──────── Provided information ────────

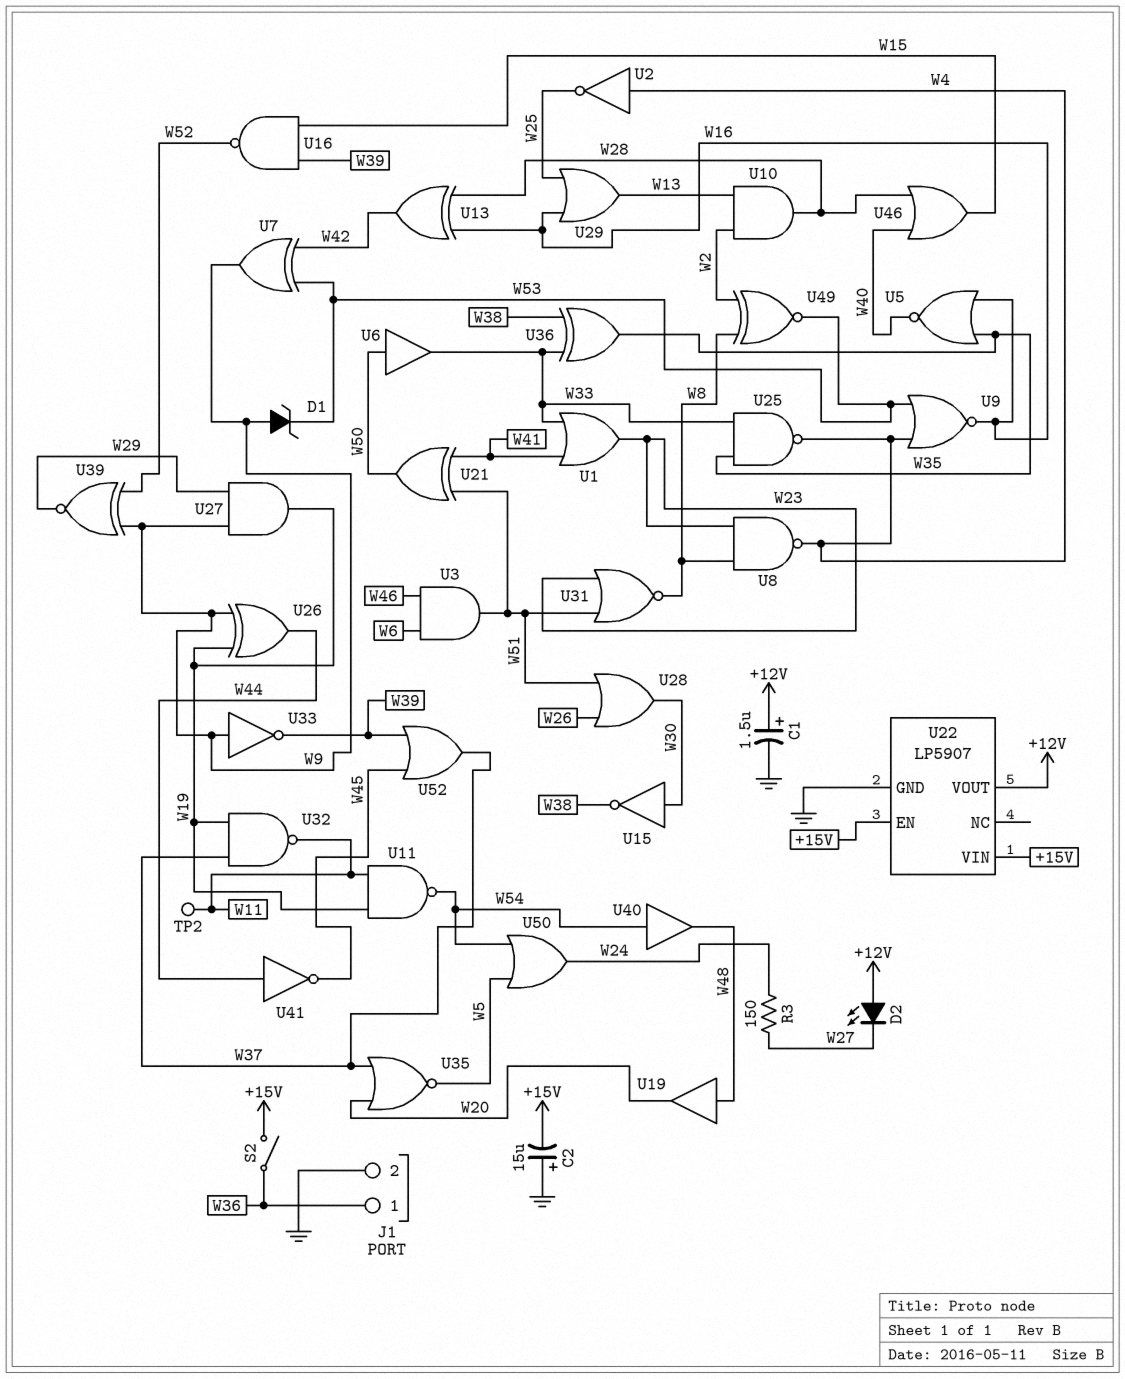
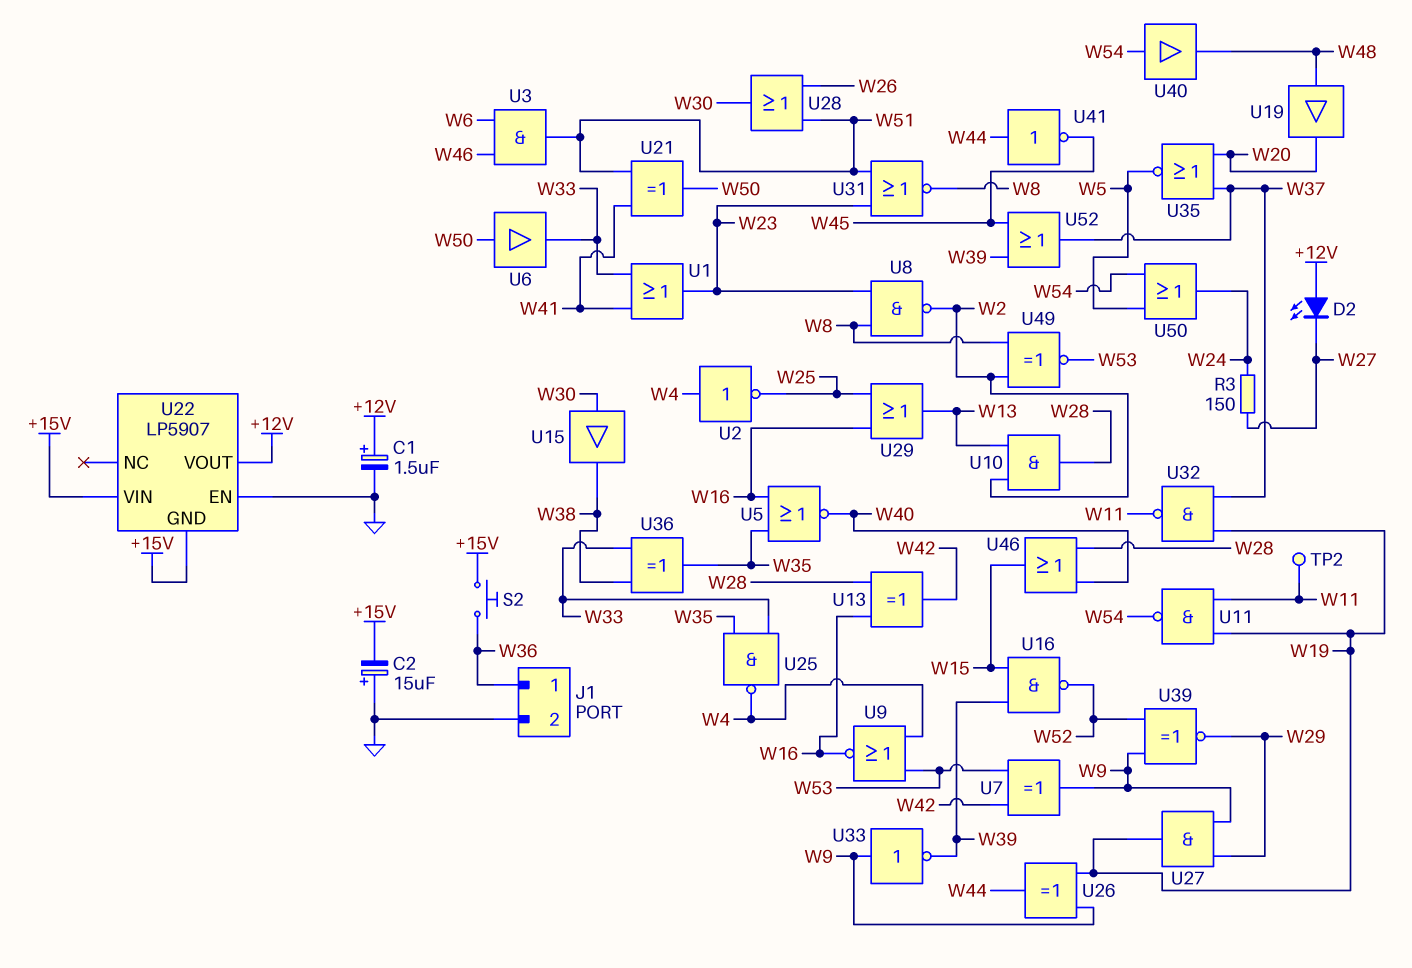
D1: zener (A W9, K W53) -> none
S2: switch (+15V, W36) -> button (+15V, W36)
U8: NAND (in W8, in W23, out W4) -> NAND (in W8, in W23, out W2)
U15: NOT (in W30, out W38) -> buffer (in W30, out W38)
U22 pin EN: +15V -> GND
U22 pin GND: GND -> +15V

────────

Exercise goal.
Please print the records above once more, word for word, omitting all pictures.

Solution to this exercise.
D1: zener (A W9, K W53) -> none
S2: switch (+15V, W36) -> button (+15V, W36)
U8: NAND (in W8, in W23, out W4) -> NAND (in W8, in W23, out W2)
U15: NOT (in W30, out W38) -> buffer (in W30, out W38)
U22 pin EN: +15V -> GND
U22 pin GND: GND -> +15V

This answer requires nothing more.